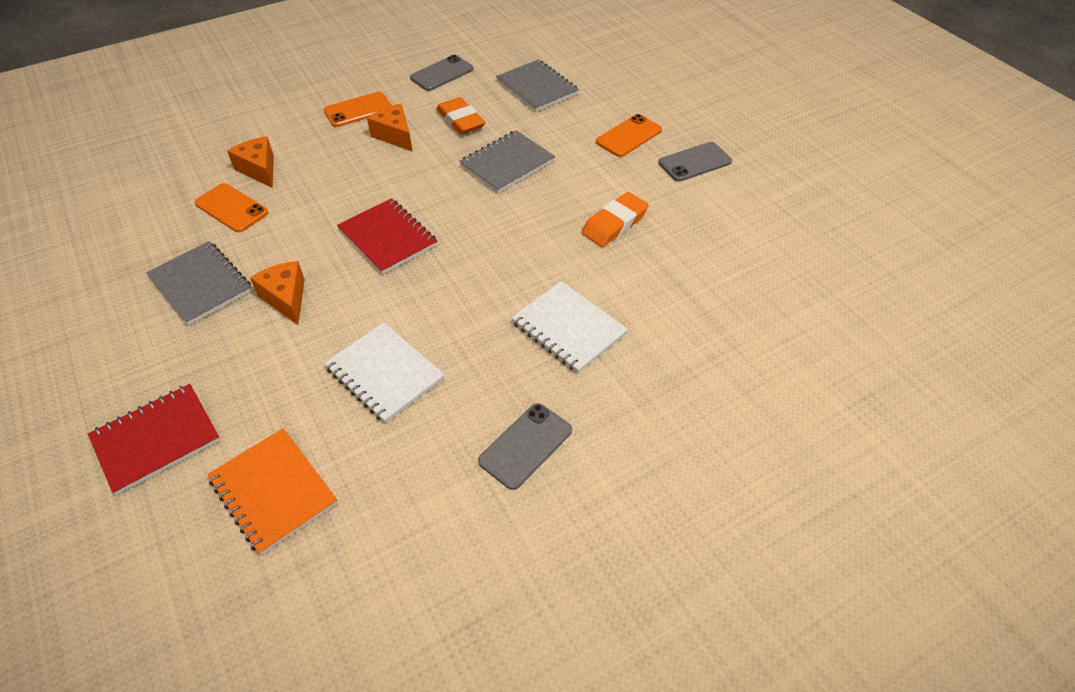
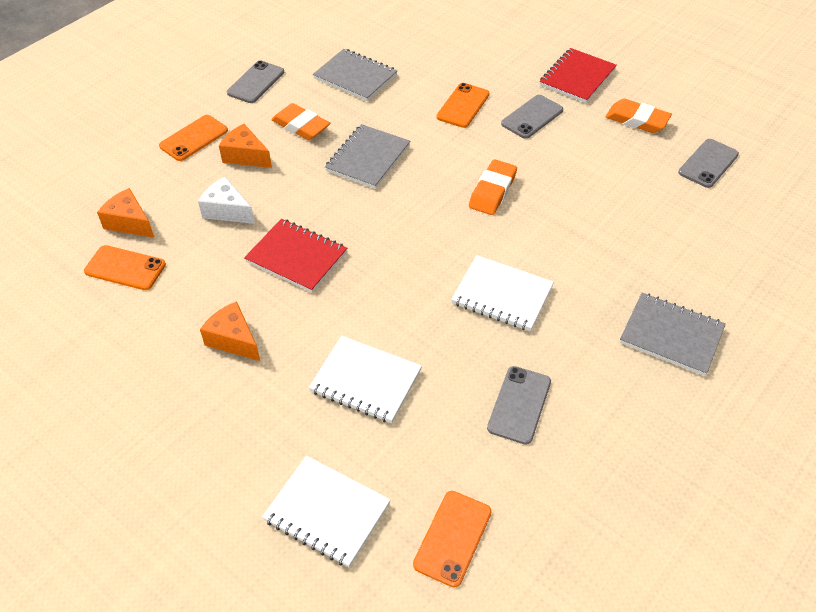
camera: 20 degrees left, 0 degrees up
(156, 439) = (190, 503): red notebook -> red notebook (577, 77)
(201, 284) = (141, 350): grey notebook -> grey notebook (671, 335)
(273, 491) = (327, 512): orange notebook -> white notebook
(349, 180) = (227, 210): none -> white cheese
(380, 562) = (452, 538): none -> orange phone
(808, 190) = (637, 120): none -> orange eraser
(869, 253) = (708, 163): none -> grey phone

· · · · · · ·

* **Exercise details**:
Find every line of the data that includes the string "white". Copy each of those lines.

* **Answer section**:
(273, 491) = (327, 512): orange notebook -> white notebook
(349, 180) = (227, 210): none -> white cheese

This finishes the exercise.